__WHAT TO PRODUCE__
Transcribe exactly each line of the entries, from the opening line to the line with "IC7: NAND CD4011", with both of those lines included.

WORKING DATA section start

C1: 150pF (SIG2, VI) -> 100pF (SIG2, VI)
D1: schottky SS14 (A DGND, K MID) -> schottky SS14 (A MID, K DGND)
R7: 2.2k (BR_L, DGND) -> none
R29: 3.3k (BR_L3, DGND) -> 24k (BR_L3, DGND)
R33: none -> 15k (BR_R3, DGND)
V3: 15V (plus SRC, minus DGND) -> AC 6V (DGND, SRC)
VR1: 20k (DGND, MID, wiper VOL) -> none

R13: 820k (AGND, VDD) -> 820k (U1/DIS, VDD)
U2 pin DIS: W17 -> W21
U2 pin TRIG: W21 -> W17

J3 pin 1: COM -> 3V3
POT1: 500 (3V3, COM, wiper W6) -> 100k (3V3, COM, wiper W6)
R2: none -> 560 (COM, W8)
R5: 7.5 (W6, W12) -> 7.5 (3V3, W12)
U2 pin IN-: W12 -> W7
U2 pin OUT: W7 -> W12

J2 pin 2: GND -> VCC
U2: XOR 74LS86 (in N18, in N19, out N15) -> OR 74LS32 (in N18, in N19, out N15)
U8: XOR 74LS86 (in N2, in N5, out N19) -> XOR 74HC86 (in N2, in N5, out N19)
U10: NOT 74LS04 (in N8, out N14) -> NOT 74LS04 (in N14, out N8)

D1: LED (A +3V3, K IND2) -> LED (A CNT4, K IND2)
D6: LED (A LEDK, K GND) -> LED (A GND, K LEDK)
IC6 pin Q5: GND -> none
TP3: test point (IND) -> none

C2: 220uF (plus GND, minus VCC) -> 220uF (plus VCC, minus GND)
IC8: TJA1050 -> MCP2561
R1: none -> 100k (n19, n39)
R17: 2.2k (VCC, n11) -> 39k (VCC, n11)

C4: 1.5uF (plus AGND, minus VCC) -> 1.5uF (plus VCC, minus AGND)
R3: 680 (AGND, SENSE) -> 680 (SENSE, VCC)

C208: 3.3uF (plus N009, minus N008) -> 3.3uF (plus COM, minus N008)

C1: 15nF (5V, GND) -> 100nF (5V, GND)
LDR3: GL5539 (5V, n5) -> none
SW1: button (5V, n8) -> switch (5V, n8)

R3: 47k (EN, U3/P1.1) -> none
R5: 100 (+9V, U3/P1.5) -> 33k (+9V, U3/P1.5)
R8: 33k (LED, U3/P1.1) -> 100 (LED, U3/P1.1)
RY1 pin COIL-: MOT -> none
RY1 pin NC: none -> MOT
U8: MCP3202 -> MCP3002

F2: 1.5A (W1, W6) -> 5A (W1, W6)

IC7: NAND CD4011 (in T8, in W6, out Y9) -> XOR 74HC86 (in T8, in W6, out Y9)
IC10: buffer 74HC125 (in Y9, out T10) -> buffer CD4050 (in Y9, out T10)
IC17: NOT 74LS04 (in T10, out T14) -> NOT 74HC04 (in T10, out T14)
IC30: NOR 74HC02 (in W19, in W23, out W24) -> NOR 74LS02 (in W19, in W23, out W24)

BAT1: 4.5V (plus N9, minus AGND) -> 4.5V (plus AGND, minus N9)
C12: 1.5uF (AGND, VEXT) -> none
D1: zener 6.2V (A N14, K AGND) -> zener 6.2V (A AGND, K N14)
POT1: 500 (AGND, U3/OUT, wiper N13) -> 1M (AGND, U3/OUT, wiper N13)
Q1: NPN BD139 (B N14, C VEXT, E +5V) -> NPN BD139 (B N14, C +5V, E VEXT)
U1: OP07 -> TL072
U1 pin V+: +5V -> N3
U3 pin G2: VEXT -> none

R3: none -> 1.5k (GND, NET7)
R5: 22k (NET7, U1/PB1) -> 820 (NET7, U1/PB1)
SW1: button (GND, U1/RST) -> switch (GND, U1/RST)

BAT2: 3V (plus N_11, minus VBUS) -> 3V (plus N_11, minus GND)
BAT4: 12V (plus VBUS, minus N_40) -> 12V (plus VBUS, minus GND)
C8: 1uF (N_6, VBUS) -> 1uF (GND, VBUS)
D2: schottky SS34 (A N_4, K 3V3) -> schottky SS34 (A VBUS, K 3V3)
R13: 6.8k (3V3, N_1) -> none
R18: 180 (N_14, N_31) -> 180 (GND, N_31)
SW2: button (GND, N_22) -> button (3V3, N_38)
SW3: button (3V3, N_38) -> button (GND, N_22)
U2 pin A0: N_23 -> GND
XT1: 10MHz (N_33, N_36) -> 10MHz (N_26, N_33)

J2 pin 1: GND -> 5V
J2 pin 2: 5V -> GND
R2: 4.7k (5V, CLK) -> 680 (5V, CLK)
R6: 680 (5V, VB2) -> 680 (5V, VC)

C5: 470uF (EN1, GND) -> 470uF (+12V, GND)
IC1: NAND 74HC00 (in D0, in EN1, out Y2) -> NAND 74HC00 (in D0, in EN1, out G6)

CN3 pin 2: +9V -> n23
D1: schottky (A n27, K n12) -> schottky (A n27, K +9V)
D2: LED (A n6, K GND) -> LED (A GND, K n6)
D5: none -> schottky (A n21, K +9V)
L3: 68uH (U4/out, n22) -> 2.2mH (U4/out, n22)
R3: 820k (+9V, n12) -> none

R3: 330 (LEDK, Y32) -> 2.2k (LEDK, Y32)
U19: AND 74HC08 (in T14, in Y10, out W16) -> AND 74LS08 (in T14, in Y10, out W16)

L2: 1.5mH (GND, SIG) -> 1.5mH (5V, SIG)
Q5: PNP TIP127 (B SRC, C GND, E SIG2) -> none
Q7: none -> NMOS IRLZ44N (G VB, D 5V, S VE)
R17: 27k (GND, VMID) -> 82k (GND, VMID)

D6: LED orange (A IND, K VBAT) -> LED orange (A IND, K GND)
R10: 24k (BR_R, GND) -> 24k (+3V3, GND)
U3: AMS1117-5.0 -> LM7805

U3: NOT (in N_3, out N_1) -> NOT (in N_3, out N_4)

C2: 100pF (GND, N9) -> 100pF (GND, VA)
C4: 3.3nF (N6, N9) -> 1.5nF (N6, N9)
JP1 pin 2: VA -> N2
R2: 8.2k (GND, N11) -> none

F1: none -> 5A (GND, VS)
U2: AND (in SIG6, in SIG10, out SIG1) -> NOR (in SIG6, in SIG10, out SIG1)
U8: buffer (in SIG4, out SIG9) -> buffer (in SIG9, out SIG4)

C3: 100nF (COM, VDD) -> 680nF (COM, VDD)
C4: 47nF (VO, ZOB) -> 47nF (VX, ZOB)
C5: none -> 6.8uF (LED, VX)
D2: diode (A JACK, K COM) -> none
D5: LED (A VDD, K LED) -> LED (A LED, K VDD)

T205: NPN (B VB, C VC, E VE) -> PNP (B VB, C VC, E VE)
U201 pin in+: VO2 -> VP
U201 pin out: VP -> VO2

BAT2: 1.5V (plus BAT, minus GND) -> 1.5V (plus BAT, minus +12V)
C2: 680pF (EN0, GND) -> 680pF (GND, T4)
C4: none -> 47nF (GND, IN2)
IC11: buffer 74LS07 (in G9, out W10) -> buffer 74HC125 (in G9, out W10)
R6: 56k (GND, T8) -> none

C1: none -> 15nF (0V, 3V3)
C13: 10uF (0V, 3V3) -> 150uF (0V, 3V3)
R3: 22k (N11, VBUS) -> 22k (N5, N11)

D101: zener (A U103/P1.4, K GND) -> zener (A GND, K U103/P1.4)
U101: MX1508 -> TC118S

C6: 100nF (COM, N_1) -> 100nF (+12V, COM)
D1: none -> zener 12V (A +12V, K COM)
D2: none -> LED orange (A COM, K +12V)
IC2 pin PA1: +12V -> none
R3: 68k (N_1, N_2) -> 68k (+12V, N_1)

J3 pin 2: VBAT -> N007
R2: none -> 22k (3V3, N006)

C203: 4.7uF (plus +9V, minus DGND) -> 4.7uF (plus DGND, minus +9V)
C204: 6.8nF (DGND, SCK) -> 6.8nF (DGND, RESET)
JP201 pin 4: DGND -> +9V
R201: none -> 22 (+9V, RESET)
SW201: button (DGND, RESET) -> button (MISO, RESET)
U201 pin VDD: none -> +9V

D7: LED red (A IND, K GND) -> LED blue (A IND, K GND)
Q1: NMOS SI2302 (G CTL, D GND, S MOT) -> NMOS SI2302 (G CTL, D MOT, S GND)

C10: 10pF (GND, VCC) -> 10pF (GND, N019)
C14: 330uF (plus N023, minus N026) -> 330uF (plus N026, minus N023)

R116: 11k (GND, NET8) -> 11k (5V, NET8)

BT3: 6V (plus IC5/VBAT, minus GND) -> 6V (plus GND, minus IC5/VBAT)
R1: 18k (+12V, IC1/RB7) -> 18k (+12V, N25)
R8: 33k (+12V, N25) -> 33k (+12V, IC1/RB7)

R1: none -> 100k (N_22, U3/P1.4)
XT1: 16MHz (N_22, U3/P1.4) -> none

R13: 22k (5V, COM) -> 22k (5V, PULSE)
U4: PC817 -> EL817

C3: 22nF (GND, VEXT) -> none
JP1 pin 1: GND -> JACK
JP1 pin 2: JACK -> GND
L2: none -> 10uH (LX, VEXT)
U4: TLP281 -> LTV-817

WORKING DATA section end

__WRITTEN RESPONSE__
C1: 150pF (SIG2, VI) -> 100pF (SIG2, VI)
D1: schottky SS14 (A DGND, K MID) -> schottky SS14 (A MID, K DGND)
R7: 2.2k (BR_L, DGND) -> none
R29: 3.3k (BR_L3, DGND) -> 24k (BR_L3, DGND)
R33: none -> 15k (BR_R3, DGND)
V3: 15V (plus SRC, minus DGND) -> AC 6V (DGND, SRC)
VR1: 20k (DGND, MID, wiper VOL) -> none

R13: 820k (AGND, VDD) -> 820k (U1/DIS, VDD)
U2 pin DIS: W17 -> W21
U2 pin TRIG: W21 -> W17

J3 pin 1: COM -> 3V3
POT1: 500 (3V3, COM, wiper W6) -> 100k (3V3, COM, wiper W6)
R2: none -> 560 (COM, W8)
R5: 7.5 (W6, W12) -> 7.5 (3V3, W12)
U2 pin IN-: W12 -> W7
U2 pin OUT: W7 -> W12

J2 pin 2: GND -> VCC
U2: XOR 74LS86 (in N18, in N19, out N15) -> OR 74LS32 (in N18, in N19, out N15)
U8: XOR 74LS86 (in N2, in N5, out N19) -> XOR 74HC86 (in N2, in N5, out N19)
U10: NOT 74LS04 (in N8, out N14) -> NOT 74LS04 (in N14, out N8)

D1: LED (A +3V3, K IND2) -> LED (A CNT4, K IND2)
D6: LED (A LEDK, K GND) -> LED (A GND, K LEDK)
IC6 pin Q5: GND -> none
TP3: test point (IND) -> none

C2: 220uF (plus GND, minus VCC) -> 220uF (plus VCC, minus GND)
IC8: TJA1050 -> MCP2561
R1: none -> 100k (n19, n39)
R17: 2.2k (VCC, n11) -> 39k (VCC, n11)

C4: 1.5uF (plus AGND, minus VCC) -> 1.5uF (plus VCC, minus AGND)
R3: 680 (AGND, SENSE) -> 680 (SENSE, VCC)

C208: 3.3uF (plus N009, minus N008) -> 3.3uF (plus COM, minus N008)

C1: 15nF (5V, GND) -> 100nF (5V, GND)
LDR3: GL5539 (5V, n5) -> none
SW1: button (5V, n8) -> switch (5V, n8)

R3: 47k (EN, U3/P1.1) -> none
R5: 100 (+9V, U3/P1.5) -> 33k (+9V, U3/P1.5)
R8: 33k (LED, U3/P1.1) -> 100 (LED, U3/P1.1)
RY1 pin COIL-: MOT -> none
RY1 pin NC: none -> MOT
U8: MCP3202 -> MCP3002

F2: 1.5A (W1, W6) -> 5A (W1, W6)

IC7: NAND CD4011 (in T8, in W6, out Y9) -> XOR 74HC86 (in T8, in W6, out Y9)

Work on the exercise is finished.